WHAT THE EXERCISE ASKS:
One part of the entries below is wanted: the lines from the one containing "pink pentagon at" through the one containing "blue trapezoid at". Write those out exactly and nothing else.

┄┄┄┄┄┄

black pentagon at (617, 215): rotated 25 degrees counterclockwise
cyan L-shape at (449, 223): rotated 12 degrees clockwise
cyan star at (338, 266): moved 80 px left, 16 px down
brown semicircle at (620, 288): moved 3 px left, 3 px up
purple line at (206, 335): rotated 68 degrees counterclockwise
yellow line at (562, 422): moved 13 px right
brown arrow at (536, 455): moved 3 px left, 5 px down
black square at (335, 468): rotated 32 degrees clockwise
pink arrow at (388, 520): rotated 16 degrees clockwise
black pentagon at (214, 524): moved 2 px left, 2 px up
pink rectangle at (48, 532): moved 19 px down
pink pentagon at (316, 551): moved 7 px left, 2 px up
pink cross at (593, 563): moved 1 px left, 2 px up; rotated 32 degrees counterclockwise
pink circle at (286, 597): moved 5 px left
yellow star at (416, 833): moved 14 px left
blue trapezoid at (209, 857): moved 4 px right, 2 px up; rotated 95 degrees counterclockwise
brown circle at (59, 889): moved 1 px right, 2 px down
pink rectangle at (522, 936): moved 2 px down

┄┄┄┄┄┄

OUTPUT FOR THIS TASK:
pink pentagon at (316, 551): moved 7 px left, 2 px up
pink cross at (593, 563): moved 1 px left, 2 px up; rotated 32 degrees counterclockwise
pink circle at (286, 597): moved 5 px left
yellow star at (416, 833): moved 14 px left
blue trapezoid at (209, 857): moved 4 px right, 2 px up; rotated 95 degrees counterclockwise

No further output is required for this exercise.